| Exercise description |
Note how many lines in the entries below contain the string "pink", and answer with that number and no other text.

| Dataset |
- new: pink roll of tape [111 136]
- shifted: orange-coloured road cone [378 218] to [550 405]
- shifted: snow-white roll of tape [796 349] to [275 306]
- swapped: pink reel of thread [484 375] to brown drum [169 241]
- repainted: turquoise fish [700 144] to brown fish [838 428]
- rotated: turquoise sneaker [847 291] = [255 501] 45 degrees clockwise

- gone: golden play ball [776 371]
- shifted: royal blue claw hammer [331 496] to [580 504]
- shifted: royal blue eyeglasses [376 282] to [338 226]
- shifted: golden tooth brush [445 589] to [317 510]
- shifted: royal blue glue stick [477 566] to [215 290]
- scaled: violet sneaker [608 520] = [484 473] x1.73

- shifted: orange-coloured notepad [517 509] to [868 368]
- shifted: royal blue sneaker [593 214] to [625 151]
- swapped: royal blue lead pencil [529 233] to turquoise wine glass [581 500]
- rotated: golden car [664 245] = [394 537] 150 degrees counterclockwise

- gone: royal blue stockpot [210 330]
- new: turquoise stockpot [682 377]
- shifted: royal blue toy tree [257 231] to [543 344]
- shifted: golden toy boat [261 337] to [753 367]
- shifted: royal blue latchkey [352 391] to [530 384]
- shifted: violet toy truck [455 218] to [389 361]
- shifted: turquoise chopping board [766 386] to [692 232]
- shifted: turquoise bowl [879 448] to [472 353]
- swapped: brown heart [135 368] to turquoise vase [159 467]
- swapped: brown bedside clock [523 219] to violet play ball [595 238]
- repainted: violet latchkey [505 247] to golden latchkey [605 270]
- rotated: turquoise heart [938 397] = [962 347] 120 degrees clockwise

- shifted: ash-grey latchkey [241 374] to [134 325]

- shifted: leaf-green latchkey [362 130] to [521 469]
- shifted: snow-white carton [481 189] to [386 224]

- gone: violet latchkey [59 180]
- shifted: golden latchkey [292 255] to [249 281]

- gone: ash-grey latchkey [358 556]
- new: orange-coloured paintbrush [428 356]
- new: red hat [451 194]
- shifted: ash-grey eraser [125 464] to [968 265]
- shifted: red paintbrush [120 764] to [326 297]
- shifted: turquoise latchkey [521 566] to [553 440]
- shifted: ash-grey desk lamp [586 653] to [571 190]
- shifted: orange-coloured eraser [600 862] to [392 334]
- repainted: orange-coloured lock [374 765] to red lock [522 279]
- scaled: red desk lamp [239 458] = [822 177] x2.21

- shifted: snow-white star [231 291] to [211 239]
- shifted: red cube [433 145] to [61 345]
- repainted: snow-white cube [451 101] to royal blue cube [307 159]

| Completed task |
2